Supplied records —
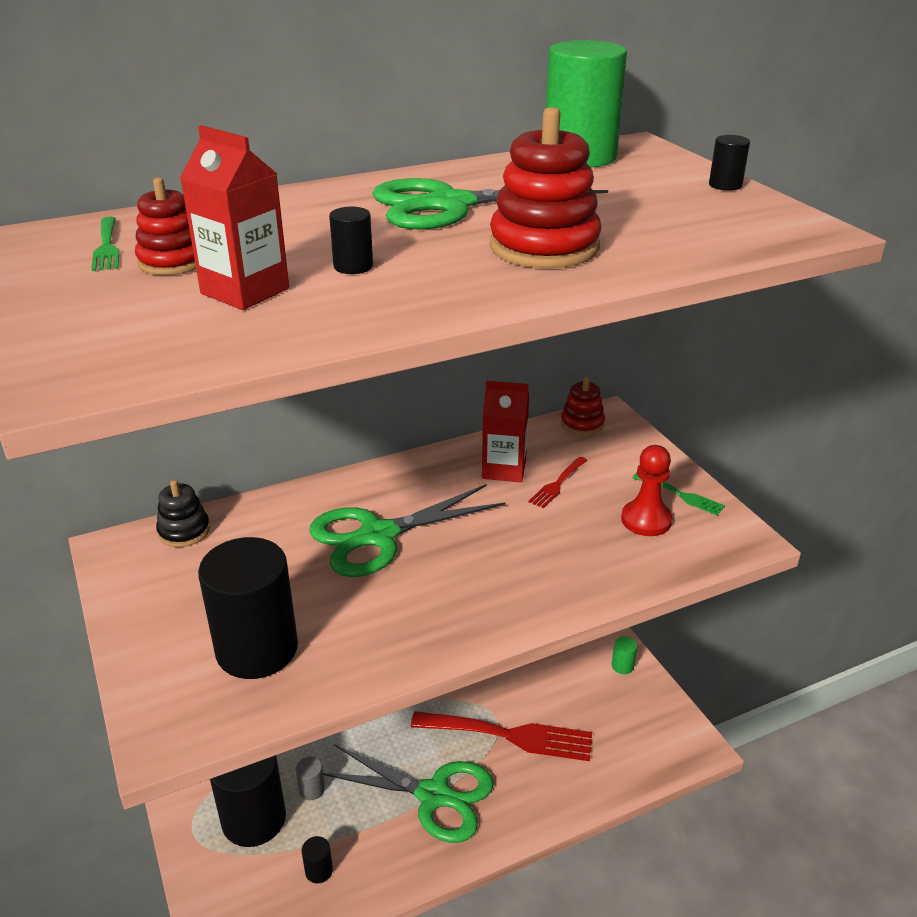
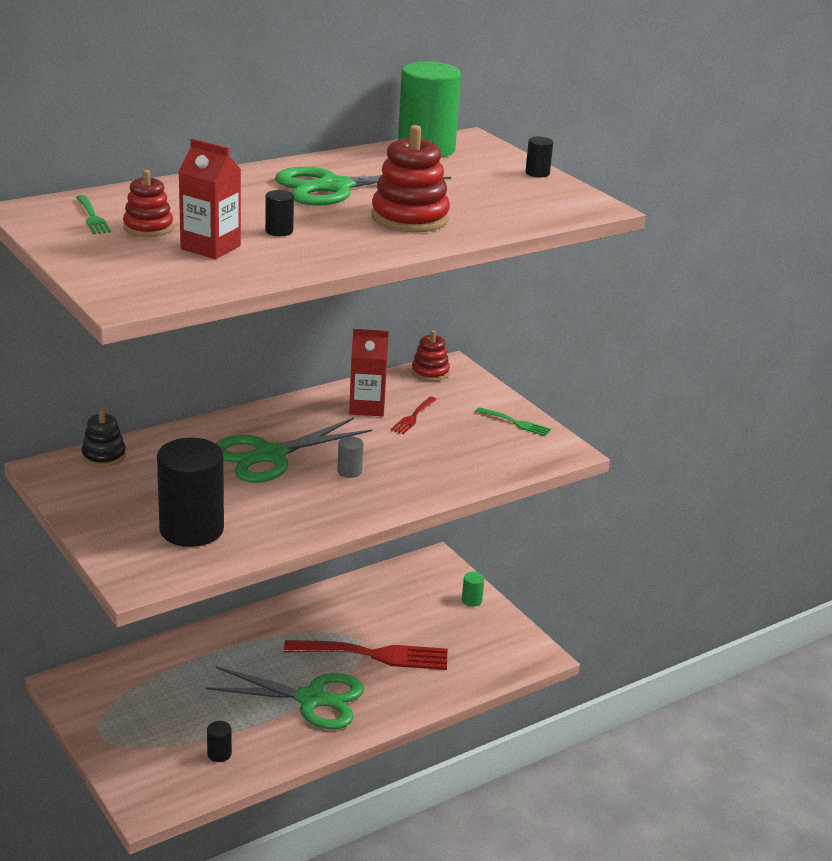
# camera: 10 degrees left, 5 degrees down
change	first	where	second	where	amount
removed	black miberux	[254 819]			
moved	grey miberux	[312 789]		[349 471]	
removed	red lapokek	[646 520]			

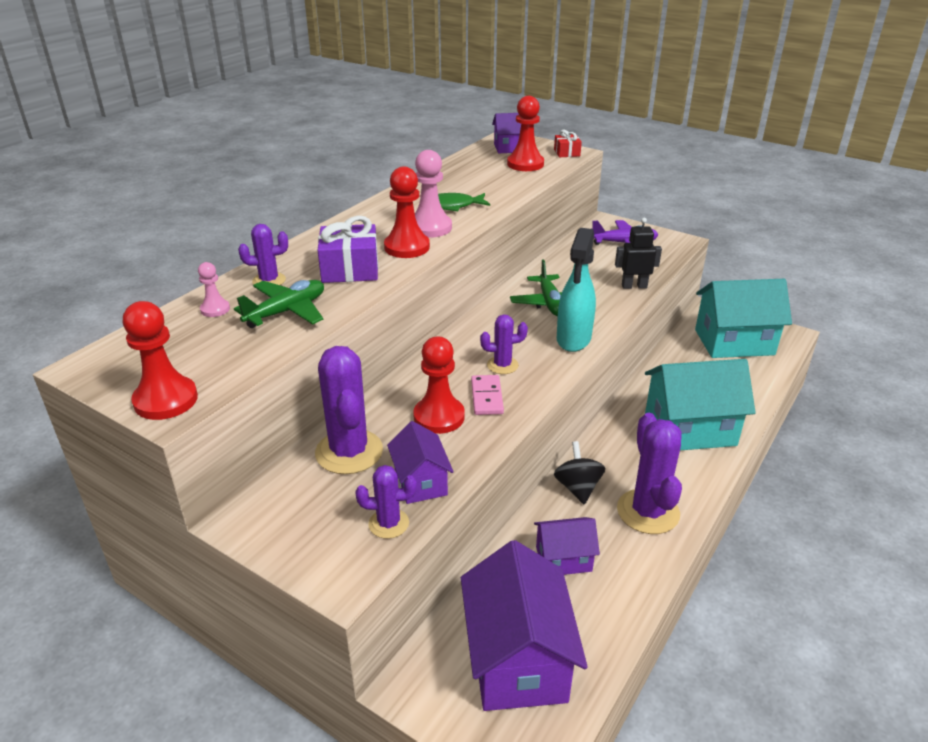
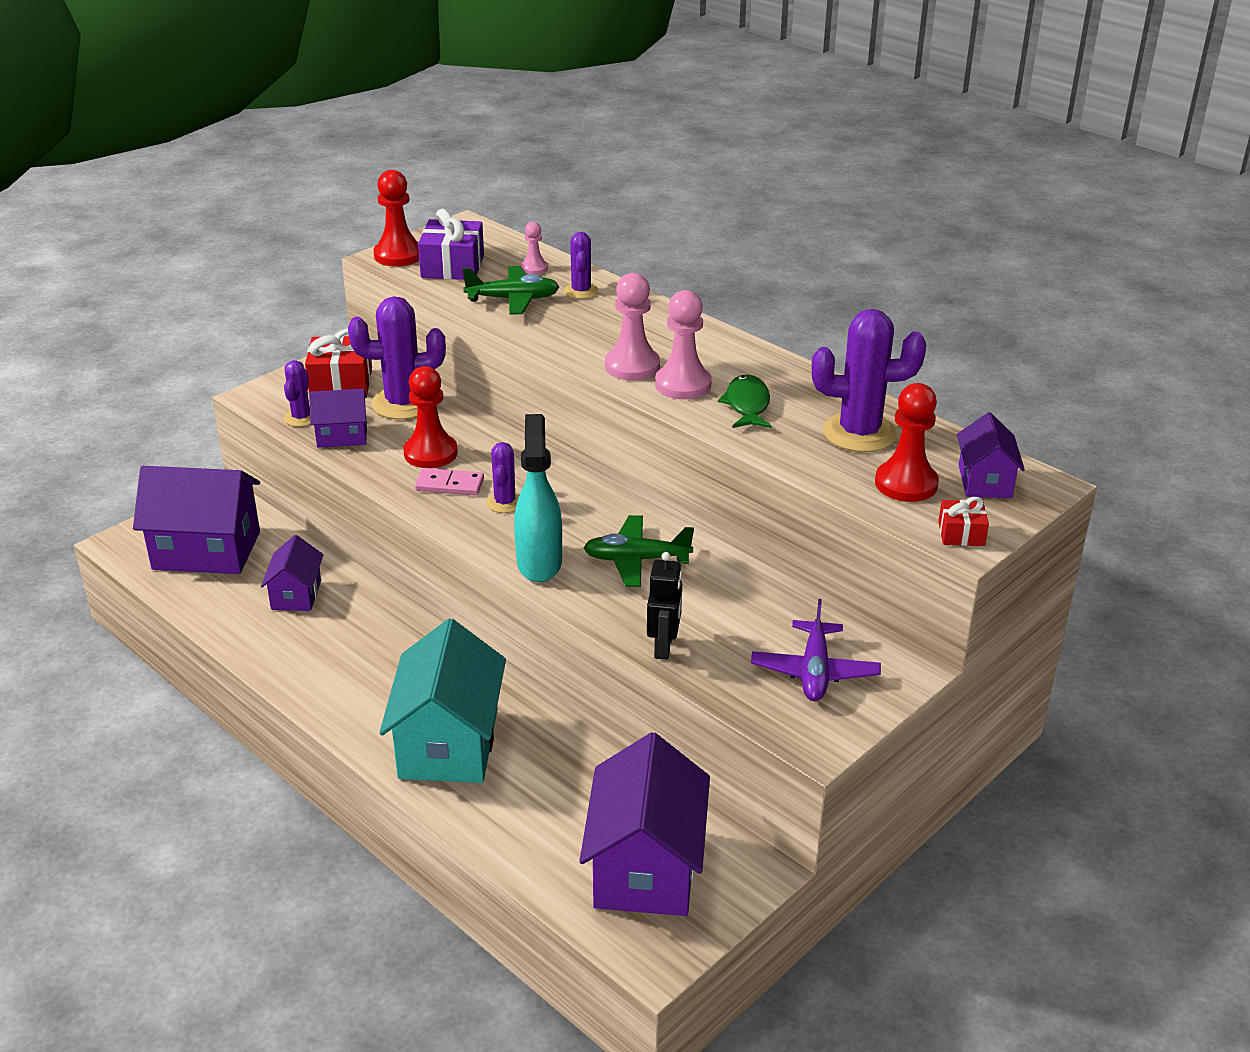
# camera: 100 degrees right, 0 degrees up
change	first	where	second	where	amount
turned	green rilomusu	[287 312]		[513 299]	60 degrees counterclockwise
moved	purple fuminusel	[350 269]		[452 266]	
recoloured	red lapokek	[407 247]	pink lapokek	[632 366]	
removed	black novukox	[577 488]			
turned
...
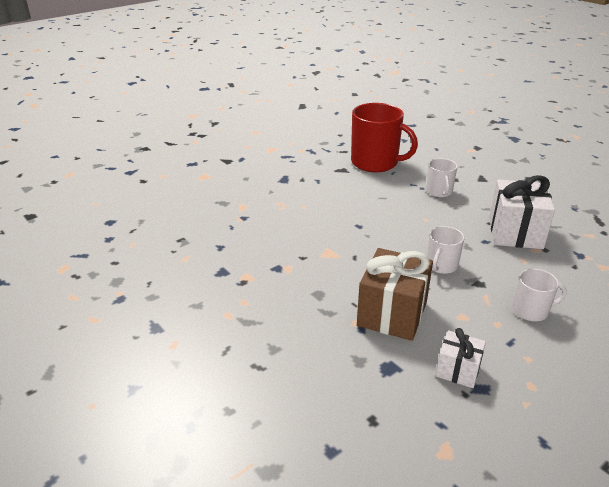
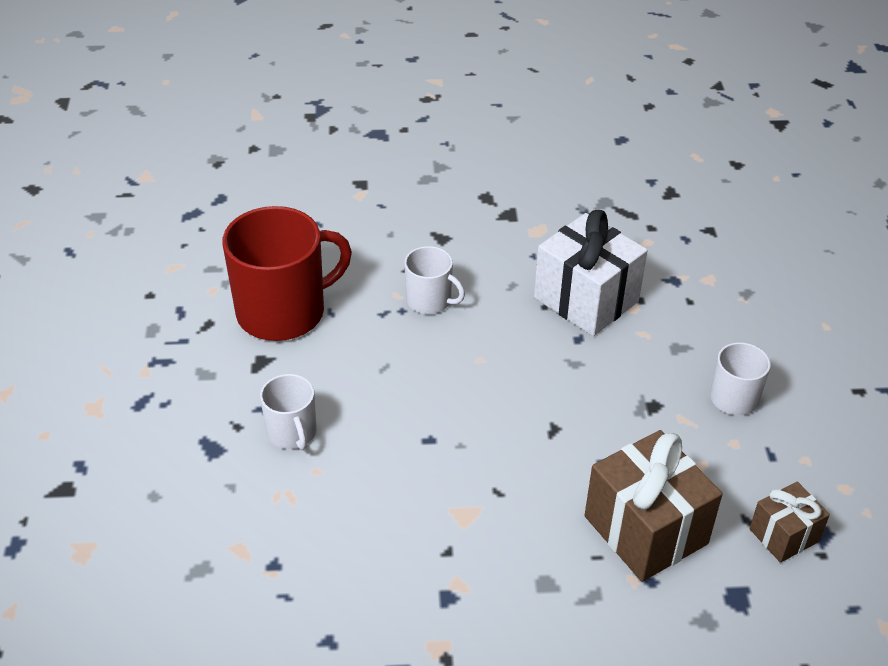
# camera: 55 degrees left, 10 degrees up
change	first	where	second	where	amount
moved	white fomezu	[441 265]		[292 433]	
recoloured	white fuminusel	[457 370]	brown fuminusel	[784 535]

About this exercise — In how many lines of the records does the word "miberux" appear? Reply with the number only.

Reply to the task — 2